EXERCISE BRIEF:
Return all of the data verbatim, dropping any picture.

● ● ● ● ●

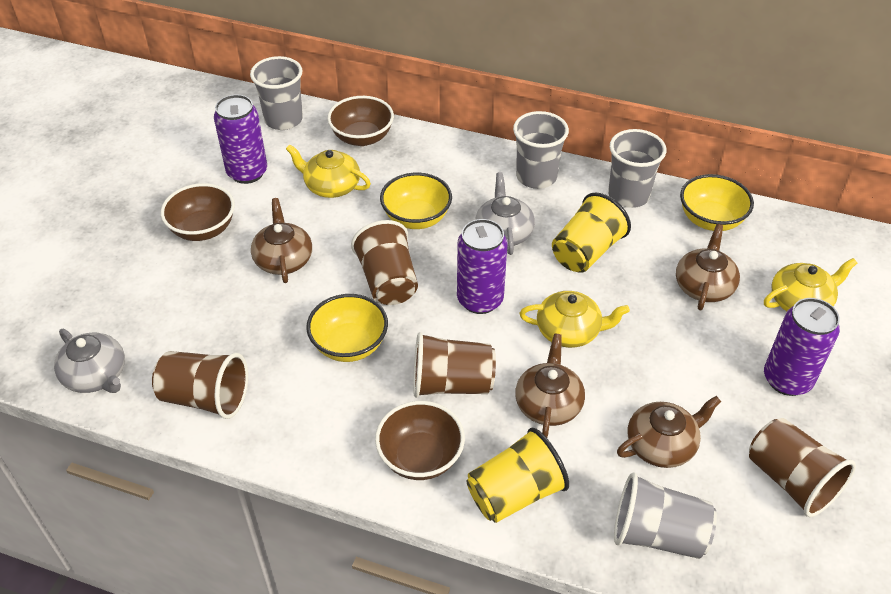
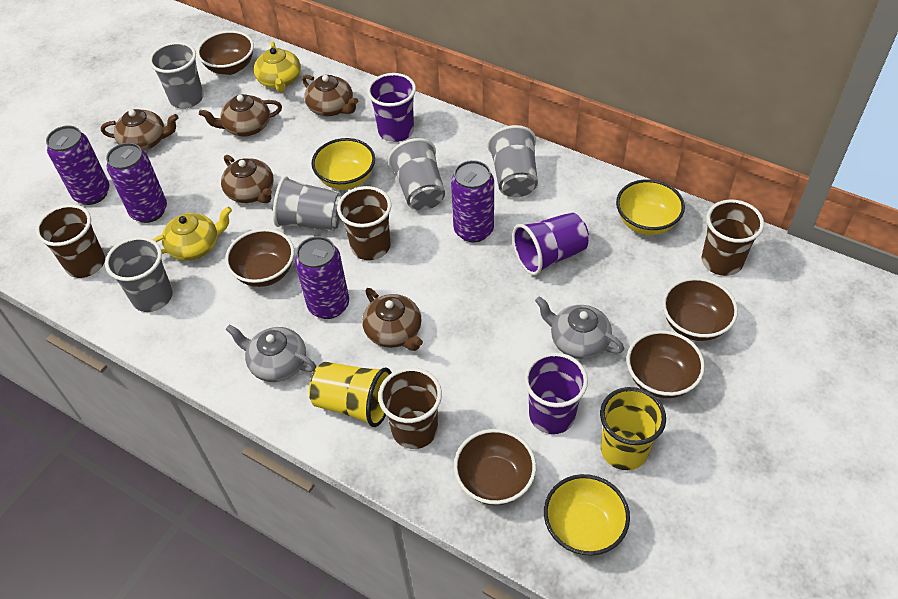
brown bowl: 3 -> 5
brown teapot: 4 -> 5
grey cup: 4 -> 5
purple can: 3 -> 4
purple cup: 0 -> 3
yellow teapot: 3 -> 2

● ● ● ● ●

OUTPUT OF THE TASK:
brown bowl: 3 -> 5
brown teapot: 4 -> 5
grey cup: 4 -> 5
purple can: 3 -> 4
purple cup: 0 -> 3
yellow teapot: 3 -> 2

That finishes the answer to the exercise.